Problem description = Every line of the material must be given again verbatim. Skip the images.

Records to process =
Content starts
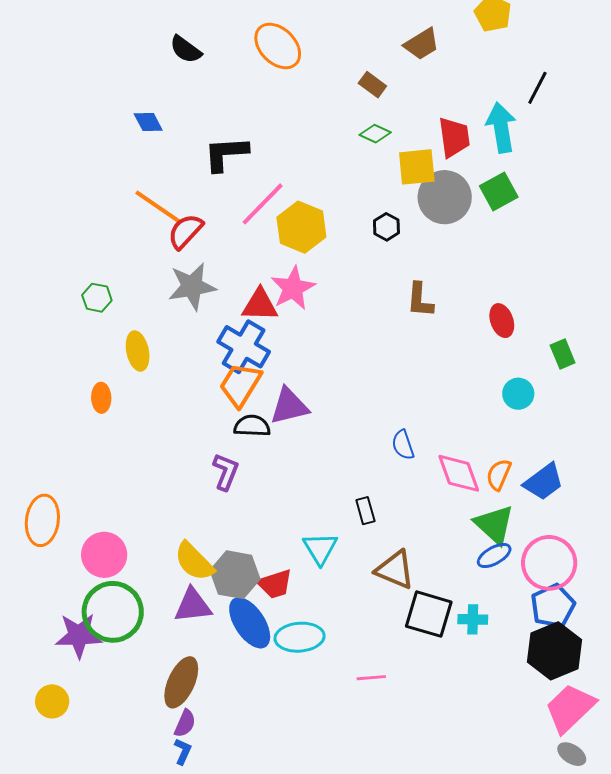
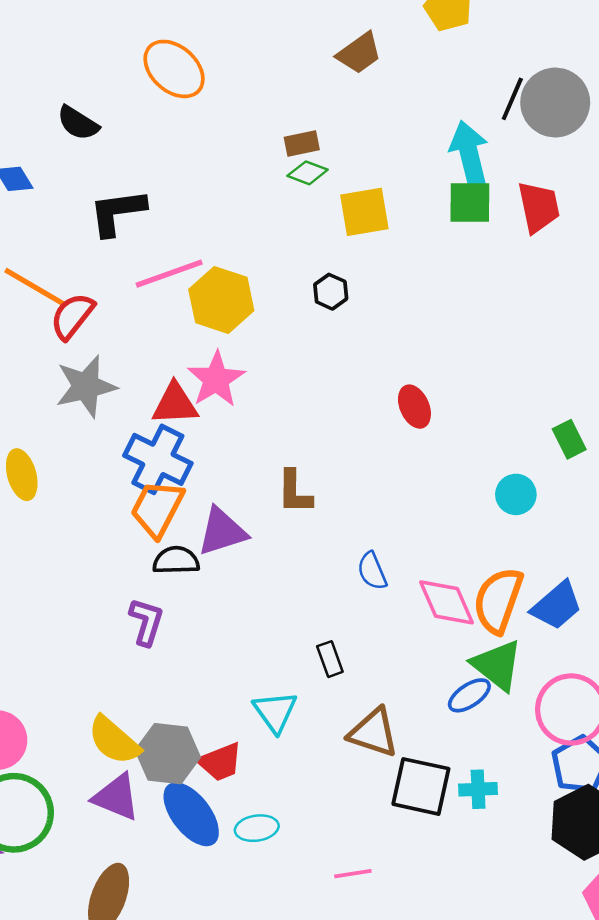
black semicircle: (186, 49) -> (78, 123), moved
brown rectangle: (372, 85) -> (302, 143), moved, turned -44
red trapezoid: (454, 137) -> (539, 207), moved
green square: (499, 192) -> (470, 202), moved, turned 33
gray circle: (445, 197) -> (555, 103), moved
pink line: (263, 204) -> (169, 274), turned 30
brown L-shape: (420, 300) -> (295, 492), moved
red ellipse: (502, 321) -> (414, 407), moved
orange semicircle: (499, 475) -> (498, 600), size x1.6
blue ellipse: (494, 556) -> (469, 695), moved
purple triangle: (193, 605) -> (116, 797), turned 33
cyan ellipse: (300, 637) -> (257, 828), size x0.7

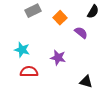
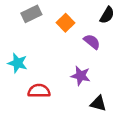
purple star: (58, 58) -> (81, 76), moved
red semicircle: (29, 72) -> (39, 91), moved

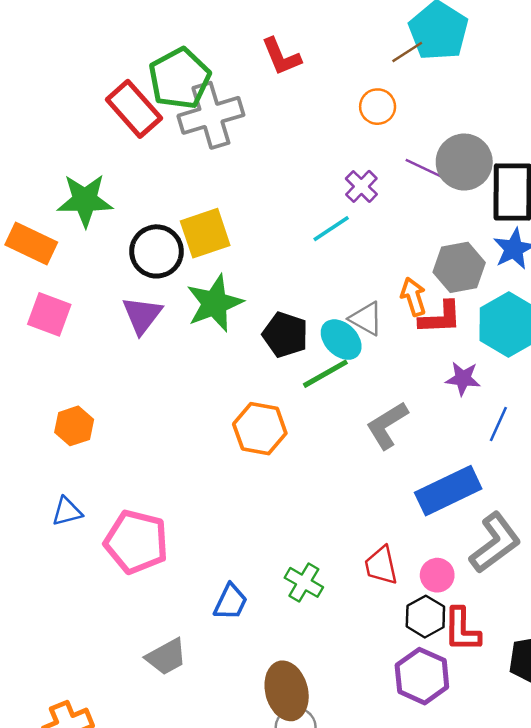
Content ends
Task solution =
black semicircle: (186, 49) -> (78, 123), moved
brown rectangle: (372, 85) -> (302, 143), moved, turned -44
red trapezoid: (454, 137) -> (539, 207), moved
green square: (499, 192) -> (470, 202), moved, turned 33
gray circle: (445, 197) -> (555, 103), moved
pink line: (263, 204) -> (169, 274), turned 30
brown L-shape: (420, 300) -> (295, 492), moved
red ellipse: (502, 321) -> (414, 407), moved
orange semicircle: (499, 475) -> (498, 600), size x1.6
blue ellipse: (494, 556) -> (469, 695), moved
purple triangle: (193, 605) -> (116, 797), turned 33
cyan ellipse: (300, 637) -> (257, 828), size x0.7

purple star: (58, 58) -> (81, 76), moved
red semicircle: (29, 72) -> (39, 91), moved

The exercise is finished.